LISTED RECORDS —
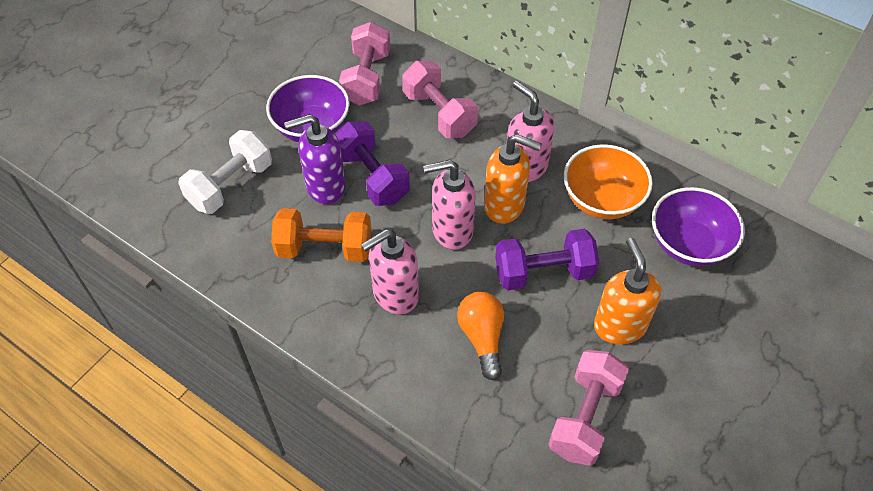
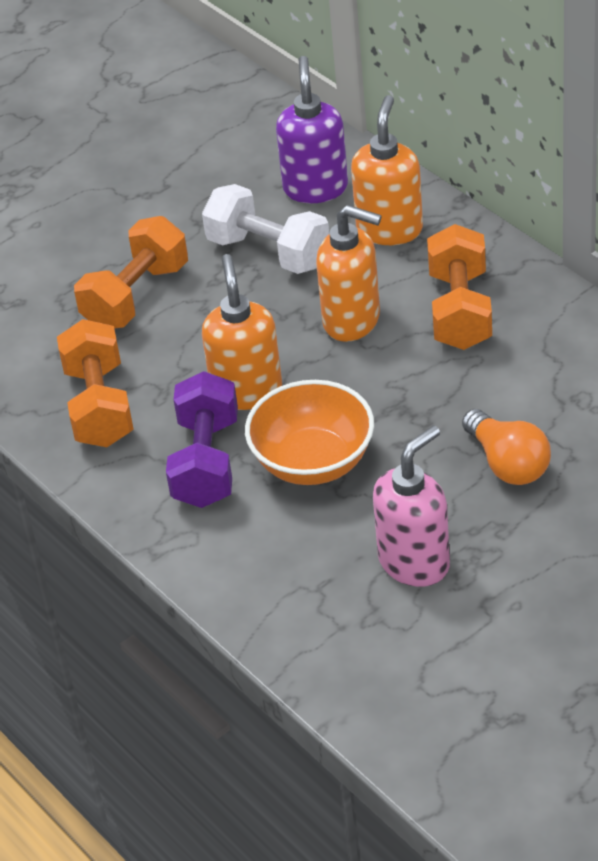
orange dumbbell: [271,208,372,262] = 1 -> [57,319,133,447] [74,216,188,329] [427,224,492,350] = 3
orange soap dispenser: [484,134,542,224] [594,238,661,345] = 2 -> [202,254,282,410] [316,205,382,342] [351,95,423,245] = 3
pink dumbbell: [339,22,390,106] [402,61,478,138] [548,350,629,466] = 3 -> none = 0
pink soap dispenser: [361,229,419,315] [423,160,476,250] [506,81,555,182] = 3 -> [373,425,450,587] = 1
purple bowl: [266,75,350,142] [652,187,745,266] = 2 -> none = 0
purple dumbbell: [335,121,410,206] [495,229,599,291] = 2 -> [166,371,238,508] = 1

EXERCISE PROMPT —
The answer should be the full material above, printed exactly, with no pictures in it.

RESPONSE BOX —
orange dumbbell: [271,208,372,262] = 1 -> [57,319,133,447] [74,216,188,329] [427,224,492,350] = 3
orange soap dispenser: [484,134,542,224] [594,238,661,345] = 2 -> [202,254,282,410] [316,205,382,342] [351,95,423,245] = 3
pink dumbbell: [339,22,390,106] [402,61,478,138] [548,350,629,466] = 3 -> none = 0
pink soap dispenser: [361,229,419,315] [423,160,476,250] [506,81,555,182] = 3 -> [373,425,450,587] = 1
purple bowl: [266,75,350,142] [652,187,745,266] = 2 -> none = 0
purple dumbbell: [335,121,410,206] [495,229,599,291] = 2 -> [166,371,238,508] = 1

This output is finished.